— Exercise prompt —
Please find every line in the entries below that contains the string "pear", and copy it.

— Records to use —
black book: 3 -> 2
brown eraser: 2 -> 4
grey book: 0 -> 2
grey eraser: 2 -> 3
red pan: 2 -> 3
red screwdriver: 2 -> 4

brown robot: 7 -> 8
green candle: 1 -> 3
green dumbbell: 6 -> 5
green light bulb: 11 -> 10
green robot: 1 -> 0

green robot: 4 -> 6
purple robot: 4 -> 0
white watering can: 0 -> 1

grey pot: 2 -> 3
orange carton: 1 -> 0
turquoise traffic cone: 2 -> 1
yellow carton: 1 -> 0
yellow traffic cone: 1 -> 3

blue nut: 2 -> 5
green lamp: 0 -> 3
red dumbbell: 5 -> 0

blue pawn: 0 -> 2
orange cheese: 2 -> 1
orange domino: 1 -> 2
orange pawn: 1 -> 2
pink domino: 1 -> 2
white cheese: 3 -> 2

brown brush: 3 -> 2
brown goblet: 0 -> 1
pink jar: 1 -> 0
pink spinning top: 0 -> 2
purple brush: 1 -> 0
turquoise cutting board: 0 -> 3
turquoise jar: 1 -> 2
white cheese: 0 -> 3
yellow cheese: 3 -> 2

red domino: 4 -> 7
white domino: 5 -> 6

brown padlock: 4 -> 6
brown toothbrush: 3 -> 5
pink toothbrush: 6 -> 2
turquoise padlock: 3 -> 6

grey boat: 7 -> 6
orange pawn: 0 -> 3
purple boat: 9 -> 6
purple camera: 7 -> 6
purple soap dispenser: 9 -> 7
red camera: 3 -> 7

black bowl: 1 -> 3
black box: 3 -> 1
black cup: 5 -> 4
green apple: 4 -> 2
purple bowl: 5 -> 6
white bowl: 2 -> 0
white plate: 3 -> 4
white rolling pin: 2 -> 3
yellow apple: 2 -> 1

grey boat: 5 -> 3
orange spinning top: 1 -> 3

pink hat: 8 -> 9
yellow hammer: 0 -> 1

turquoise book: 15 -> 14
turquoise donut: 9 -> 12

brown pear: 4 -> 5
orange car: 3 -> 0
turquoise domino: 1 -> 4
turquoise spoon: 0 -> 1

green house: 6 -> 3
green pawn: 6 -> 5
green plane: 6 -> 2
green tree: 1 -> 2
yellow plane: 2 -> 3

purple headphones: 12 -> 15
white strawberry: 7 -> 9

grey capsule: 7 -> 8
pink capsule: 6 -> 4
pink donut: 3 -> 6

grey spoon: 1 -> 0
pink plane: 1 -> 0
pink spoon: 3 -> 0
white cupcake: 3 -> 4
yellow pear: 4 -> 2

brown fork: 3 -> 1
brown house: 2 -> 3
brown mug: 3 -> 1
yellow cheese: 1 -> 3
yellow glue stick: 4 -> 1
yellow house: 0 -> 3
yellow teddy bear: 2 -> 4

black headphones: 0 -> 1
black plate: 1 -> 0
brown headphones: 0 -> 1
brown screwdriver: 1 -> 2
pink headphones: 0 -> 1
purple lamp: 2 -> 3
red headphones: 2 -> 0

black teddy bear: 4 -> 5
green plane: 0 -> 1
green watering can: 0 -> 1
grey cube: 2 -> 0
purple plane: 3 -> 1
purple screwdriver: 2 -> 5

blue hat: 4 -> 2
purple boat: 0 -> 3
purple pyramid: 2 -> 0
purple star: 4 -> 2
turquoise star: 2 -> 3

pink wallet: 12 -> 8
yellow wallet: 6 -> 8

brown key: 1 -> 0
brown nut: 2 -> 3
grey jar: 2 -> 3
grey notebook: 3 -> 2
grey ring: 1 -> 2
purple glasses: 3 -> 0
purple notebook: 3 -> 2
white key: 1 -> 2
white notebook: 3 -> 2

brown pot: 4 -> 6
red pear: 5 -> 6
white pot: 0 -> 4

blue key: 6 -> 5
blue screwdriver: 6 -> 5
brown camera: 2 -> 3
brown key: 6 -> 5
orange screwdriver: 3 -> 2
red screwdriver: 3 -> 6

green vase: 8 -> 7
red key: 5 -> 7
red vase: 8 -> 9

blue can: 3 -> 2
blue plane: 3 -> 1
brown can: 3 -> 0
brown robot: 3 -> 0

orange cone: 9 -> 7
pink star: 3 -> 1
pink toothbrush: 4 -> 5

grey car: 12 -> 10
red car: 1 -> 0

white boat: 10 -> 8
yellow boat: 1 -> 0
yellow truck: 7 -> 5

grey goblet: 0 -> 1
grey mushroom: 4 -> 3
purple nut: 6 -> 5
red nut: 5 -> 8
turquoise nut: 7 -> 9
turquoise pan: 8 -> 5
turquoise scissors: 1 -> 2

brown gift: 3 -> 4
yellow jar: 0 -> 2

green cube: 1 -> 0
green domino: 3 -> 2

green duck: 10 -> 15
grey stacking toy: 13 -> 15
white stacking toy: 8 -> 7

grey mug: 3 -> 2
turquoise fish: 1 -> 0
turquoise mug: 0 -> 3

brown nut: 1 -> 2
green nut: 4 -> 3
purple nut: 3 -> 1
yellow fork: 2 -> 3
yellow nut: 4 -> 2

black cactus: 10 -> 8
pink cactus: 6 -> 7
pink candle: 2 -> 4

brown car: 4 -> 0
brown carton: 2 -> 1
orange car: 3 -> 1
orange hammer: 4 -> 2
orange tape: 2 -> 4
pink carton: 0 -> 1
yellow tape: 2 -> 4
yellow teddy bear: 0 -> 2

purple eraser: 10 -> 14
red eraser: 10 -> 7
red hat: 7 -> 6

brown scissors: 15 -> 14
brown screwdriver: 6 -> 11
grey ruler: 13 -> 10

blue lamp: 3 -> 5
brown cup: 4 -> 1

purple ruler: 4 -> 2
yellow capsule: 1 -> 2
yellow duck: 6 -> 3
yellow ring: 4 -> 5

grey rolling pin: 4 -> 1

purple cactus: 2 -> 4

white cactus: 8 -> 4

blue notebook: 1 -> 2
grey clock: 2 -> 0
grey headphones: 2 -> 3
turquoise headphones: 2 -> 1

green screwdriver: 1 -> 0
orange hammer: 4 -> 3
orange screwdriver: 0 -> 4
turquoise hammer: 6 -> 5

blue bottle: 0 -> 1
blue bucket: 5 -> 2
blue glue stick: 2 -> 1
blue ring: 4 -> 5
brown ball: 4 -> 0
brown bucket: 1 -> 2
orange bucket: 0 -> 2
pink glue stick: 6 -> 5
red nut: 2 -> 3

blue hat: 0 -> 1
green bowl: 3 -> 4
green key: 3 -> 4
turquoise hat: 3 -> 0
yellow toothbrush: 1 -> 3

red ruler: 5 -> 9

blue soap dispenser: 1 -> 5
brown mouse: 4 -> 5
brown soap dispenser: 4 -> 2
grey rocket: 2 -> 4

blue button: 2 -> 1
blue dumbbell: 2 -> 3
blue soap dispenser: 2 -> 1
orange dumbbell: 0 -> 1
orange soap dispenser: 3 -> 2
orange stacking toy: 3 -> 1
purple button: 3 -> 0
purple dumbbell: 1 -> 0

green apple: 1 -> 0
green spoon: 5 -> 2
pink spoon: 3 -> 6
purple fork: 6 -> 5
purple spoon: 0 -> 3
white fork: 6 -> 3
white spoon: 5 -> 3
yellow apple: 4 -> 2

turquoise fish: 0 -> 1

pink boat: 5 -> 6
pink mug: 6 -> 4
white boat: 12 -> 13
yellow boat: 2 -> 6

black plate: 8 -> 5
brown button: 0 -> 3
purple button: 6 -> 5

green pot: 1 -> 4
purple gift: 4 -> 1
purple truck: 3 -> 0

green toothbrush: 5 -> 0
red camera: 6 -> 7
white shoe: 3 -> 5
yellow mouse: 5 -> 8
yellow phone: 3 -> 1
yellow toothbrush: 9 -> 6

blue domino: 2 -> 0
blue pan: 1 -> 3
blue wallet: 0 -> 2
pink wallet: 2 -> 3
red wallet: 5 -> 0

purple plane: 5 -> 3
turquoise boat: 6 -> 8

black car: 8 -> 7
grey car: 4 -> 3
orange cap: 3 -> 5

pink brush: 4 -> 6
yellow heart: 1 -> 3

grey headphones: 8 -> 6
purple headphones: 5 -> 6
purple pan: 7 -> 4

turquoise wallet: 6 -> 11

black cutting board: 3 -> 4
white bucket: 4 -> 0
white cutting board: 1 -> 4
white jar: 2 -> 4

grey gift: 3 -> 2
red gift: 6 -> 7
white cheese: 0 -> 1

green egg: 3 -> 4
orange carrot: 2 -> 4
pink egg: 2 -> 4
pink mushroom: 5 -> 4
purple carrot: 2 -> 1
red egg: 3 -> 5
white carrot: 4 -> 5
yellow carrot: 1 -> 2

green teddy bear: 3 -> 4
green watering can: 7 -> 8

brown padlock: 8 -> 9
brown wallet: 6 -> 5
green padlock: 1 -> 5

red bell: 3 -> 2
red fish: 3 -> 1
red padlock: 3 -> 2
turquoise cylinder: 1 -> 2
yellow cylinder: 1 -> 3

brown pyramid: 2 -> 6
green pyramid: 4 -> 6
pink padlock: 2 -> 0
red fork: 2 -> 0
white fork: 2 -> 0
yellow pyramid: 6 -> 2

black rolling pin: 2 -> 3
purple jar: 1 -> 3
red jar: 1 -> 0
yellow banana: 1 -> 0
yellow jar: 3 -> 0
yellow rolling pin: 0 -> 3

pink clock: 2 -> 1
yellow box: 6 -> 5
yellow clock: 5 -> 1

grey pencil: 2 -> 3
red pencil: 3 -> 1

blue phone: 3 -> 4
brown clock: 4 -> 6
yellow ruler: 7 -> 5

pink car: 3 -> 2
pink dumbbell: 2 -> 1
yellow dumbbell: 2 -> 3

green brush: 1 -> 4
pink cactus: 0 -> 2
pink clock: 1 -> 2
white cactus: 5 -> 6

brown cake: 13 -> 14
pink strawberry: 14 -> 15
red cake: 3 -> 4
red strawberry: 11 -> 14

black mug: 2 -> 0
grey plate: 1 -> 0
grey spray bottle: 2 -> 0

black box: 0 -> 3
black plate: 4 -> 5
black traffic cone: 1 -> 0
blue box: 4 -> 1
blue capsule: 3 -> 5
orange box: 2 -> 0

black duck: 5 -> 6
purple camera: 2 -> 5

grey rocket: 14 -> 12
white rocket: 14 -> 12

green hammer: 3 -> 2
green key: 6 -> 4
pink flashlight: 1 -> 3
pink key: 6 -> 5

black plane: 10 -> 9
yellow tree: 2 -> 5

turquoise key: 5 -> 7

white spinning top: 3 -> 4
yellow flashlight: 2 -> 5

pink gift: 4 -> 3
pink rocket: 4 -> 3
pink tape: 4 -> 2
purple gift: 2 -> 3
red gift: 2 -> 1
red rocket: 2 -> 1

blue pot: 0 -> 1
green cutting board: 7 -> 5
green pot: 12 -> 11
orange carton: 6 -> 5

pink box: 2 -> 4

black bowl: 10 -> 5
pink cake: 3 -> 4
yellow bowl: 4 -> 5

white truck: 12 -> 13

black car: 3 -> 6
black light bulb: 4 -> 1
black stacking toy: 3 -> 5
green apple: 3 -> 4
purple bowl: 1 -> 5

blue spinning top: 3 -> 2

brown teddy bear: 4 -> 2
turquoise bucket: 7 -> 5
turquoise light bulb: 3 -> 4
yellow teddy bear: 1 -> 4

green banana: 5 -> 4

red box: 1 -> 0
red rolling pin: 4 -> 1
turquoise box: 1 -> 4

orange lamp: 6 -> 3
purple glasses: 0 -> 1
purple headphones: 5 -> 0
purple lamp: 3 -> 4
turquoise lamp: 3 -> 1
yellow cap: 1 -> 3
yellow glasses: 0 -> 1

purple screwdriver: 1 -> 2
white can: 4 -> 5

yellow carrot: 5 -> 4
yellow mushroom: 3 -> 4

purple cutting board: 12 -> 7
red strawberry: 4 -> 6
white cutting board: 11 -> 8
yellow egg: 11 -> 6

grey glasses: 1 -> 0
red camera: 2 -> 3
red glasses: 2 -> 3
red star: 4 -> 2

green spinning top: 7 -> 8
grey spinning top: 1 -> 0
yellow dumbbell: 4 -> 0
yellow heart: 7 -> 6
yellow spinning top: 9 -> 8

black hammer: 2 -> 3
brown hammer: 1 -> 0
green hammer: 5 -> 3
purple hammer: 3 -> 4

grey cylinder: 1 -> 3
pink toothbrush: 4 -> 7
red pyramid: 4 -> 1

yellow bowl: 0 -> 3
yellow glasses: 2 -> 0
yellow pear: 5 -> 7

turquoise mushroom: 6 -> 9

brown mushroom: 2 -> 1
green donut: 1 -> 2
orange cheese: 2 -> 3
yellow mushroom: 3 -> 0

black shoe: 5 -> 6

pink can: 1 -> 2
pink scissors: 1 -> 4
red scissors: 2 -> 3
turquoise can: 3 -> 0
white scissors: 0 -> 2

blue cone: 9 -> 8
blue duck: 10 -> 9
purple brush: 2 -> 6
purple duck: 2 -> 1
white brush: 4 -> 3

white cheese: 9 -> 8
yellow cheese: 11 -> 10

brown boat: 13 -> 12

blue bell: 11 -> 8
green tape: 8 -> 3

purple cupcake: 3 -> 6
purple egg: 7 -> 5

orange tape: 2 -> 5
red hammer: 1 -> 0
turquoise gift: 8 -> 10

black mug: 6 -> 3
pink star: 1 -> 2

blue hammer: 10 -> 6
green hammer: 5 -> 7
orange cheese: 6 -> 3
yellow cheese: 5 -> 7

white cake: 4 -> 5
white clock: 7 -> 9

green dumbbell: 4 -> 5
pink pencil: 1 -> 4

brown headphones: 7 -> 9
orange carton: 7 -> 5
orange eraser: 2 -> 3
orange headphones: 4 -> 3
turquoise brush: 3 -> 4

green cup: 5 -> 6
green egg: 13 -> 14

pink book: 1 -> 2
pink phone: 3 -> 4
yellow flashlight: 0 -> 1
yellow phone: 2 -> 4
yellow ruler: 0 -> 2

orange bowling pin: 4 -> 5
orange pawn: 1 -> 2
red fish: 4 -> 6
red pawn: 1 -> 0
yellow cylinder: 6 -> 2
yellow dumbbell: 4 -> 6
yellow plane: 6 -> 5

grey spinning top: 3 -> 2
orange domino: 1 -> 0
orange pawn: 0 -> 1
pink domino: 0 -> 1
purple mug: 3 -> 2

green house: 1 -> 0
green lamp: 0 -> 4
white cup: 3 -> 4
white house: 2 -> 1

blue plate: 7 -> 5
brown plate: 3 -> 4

— Response to this task —
brown pear: 4 -> 5
yellow pear: 4 -> 2
red pear: 5 -> 6
yellow pear: 5 -> 7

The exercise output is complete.